# What you have to do
Retype exactly the lines that run from the line with "purple bottle: none" to the final line of the entries, keeping both ends and nothing else.

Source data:
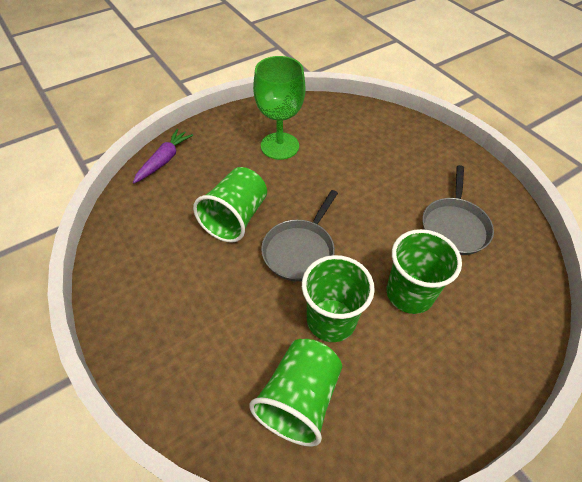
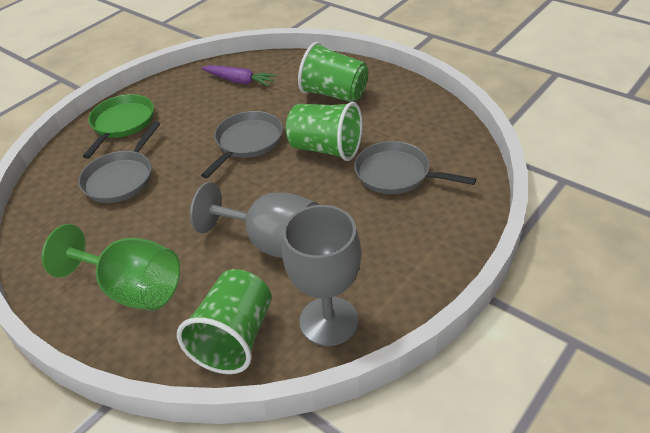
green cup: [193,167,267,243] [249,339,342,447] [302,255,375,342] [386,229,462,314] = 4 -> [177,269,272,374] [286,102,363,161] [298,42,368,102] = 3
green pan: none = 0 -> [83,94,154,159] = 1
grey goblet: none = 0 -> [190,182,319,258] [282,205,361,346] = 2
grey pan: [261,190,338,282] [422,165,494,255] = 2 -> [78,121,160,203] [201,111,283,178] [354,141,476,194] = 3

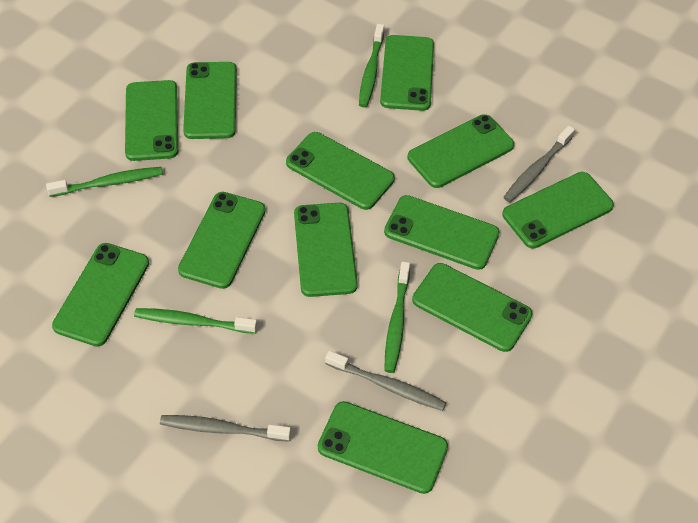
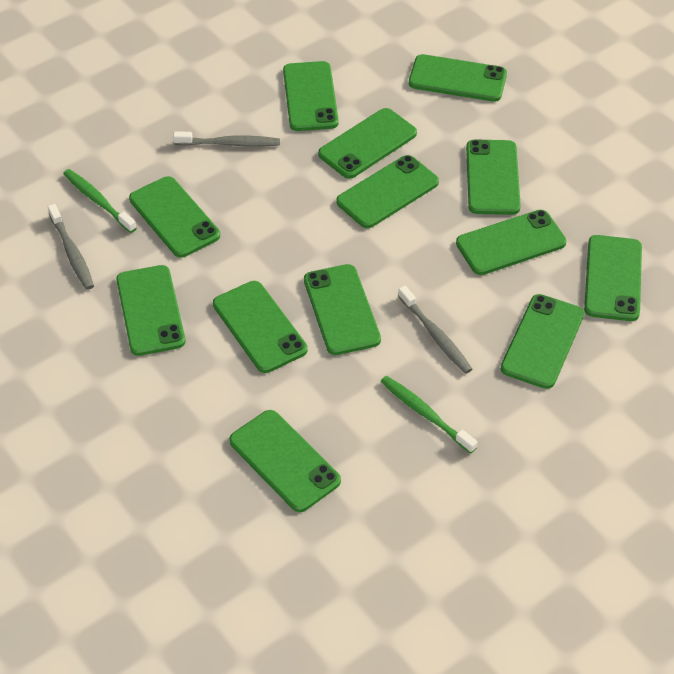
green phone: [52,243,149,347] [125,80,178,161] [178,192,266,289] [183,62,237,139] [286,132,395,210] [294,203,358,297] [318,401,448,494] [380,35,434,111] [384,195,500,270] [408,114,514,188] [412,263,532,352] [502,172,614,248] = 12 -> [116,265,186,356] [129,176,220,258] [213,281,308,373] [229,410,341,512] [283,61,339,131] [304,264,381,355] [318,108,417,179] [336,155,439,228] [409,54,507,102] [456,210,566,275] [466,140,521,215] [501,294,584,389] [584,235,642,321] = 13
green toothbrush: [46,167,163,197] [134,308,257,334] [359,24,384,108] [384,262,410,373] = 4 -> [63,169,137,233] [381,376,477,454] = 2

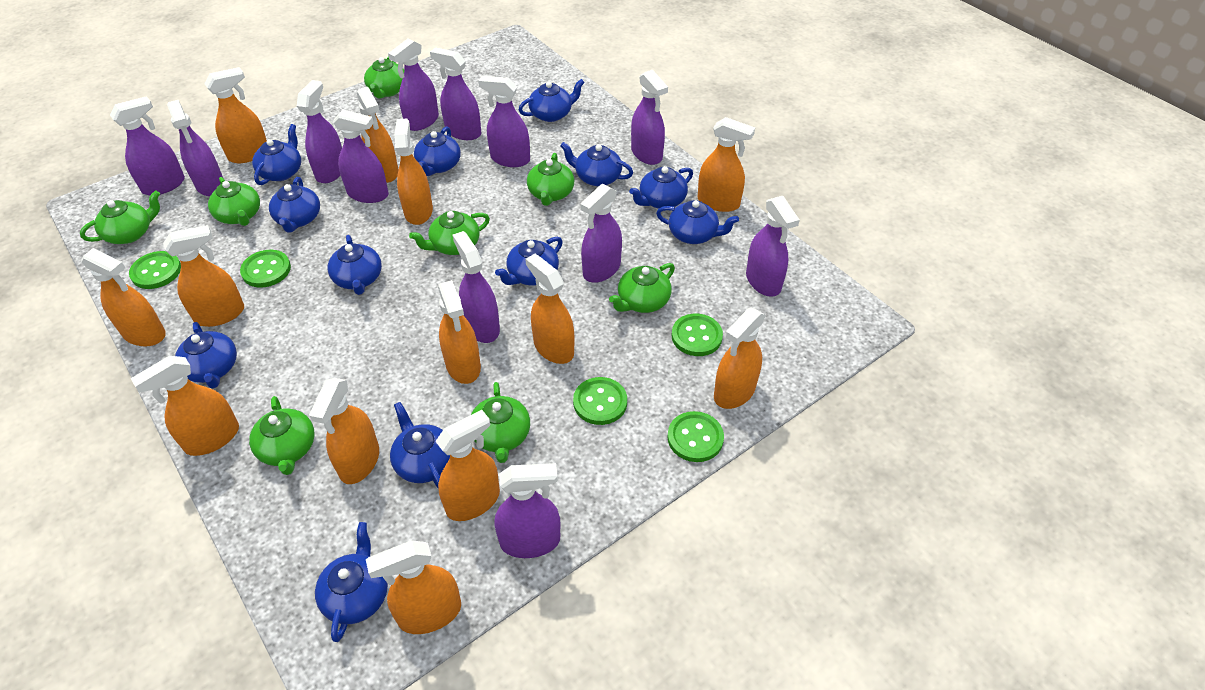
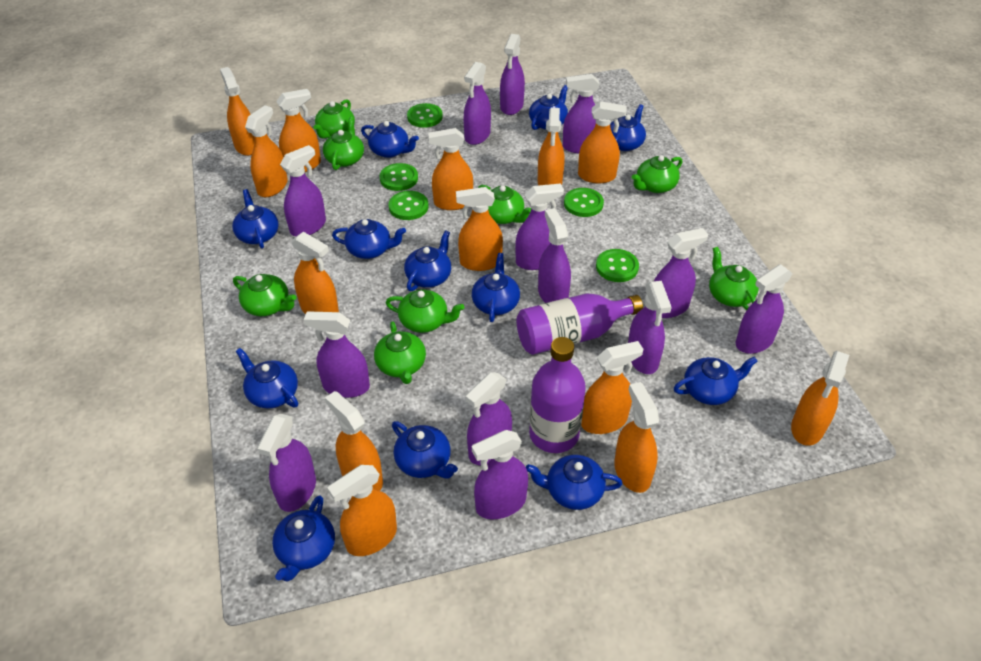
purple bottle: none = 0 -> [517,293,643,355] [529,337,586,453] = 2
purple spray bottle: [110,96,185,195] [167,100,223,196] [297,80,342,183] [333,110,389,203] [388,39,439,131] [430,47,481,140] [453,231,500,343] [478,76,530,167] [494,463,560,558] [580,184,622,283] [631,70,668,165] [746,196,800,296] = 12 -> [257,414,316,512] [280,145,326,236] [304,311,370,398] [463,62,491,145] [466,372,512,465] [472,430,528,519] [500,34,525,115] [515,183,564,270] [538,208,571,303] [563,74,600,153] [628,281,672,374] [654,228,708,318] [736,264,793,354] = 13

# Answer box
purple bottle: none = 0 -> [517,293,643,355] [529,337,586,453] = 2
purple spray bottle: [110,96,185,195] [167,100,223,196] [297,80,342,183] [333,110,389,203] [388,39,439,131] [430,47,481,140] [453,231,500,343] [478,76,530,167] [494,463,560,558] [580,184,622,283] [631,70,668,165] [746,196,800,296] = 12 -> [257,414,316,512] [280,145,326,236] [304,311,370,398] [463,62,491,145] [466,372,512,465] [472,430,528,519] [500,34,525,115] [515,183,564,270] [538,208,571,303] [563,74,600,153] [628,281,672,374] [654,228,708,318] [736,264,793,354] = 13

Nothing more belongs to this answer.